>>
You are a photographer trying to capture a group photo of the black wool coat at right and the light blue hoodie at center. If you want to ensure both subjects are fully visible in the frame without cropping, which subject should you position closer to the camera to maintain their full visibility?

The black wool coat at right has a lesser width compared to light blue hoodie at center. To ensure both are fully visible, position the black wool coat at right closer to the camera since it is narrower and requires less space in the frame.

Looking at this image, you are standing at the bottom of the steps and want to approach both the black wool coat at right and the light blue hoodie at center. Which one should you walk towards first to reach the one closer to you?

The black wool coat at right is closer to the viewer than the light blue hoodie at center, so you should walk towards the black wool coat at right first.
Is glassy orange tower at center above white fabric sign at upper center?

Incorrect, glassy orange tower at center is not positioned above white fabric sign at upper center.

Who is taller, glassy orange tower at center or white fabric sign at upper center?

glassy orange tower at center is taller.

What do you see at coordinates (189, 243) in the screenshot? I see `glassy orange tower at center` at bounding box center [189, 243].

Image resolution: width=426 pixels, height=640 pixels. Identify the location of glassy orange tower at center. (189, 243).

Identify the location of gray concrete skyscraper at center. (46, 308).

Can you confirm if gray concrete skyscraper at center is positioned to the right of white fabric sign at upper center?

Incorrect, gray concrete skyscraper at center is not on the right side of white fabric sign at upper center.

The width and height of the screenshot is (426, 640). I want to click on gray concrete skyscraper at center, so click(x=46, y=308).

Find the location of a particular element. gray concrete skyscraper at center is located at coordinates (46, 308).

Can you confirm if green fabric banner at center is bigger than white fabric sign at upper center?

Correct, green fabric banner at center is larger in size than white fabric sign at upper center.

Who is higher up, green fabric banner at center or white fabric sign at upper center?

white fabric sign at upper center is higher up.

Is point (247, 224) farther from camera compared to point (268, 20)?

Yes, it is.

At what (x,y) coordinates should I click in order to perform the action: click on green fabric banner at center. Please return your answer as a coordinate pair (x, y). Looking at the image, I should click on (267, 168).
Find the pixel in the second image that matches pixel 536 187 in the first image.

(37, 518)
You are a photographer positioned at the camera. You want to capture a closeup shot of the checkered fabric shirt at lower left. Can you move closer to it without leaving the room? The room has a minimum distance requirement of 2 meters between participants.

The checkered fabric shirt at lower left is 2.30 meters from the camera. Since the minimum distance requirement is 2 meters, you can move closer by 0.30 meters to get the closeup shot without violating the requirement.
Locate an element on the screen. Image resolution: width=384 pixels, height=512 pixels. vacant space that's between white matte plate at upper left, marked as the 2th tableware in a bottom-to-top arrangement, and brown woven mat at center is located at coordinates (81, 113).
<<
>>
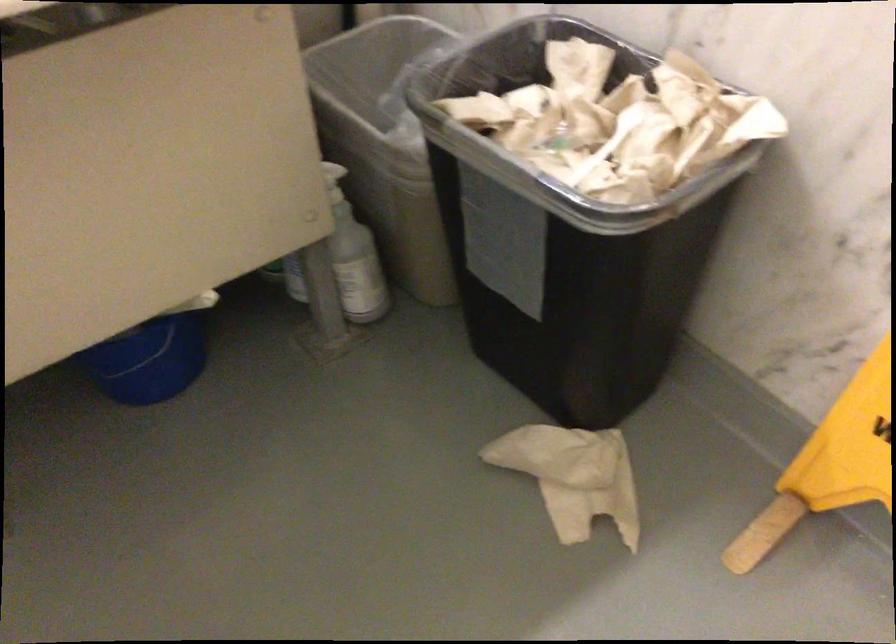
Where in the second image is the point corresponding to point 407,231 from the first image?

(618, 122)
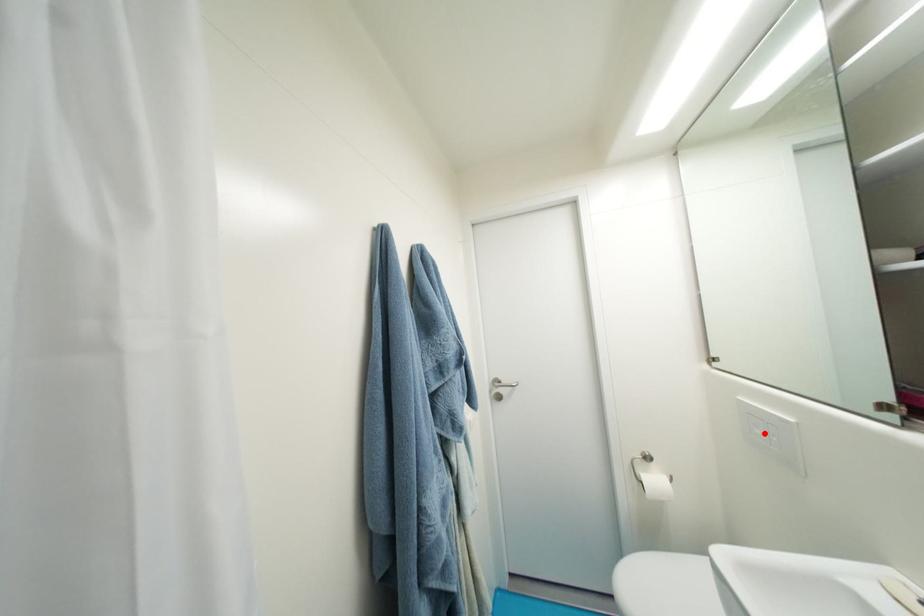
<<
DEINE AUFGABE:
Gib die Zeilen aus den Datensätzen oben wortgetreu wieder, und zwar von der Zeile, die „Is point (247, 224)“ enthält, bis einschließlich der Zeile, die „Find the pixel“ enthält.

LÖSUNG DER AUFGABE:
Is point (247, 224) farther from camera compared to point (268, 20)?

Yes, it is.

At what (x,y) coordinates should I click in order to perform the action: click on green fabric banner at center. Please return your answer as a coordinate pair (x, y). Looking at the image, I should click on (267, 168).
Find the pixel in the second image that matches pixel 536 187 in the first image.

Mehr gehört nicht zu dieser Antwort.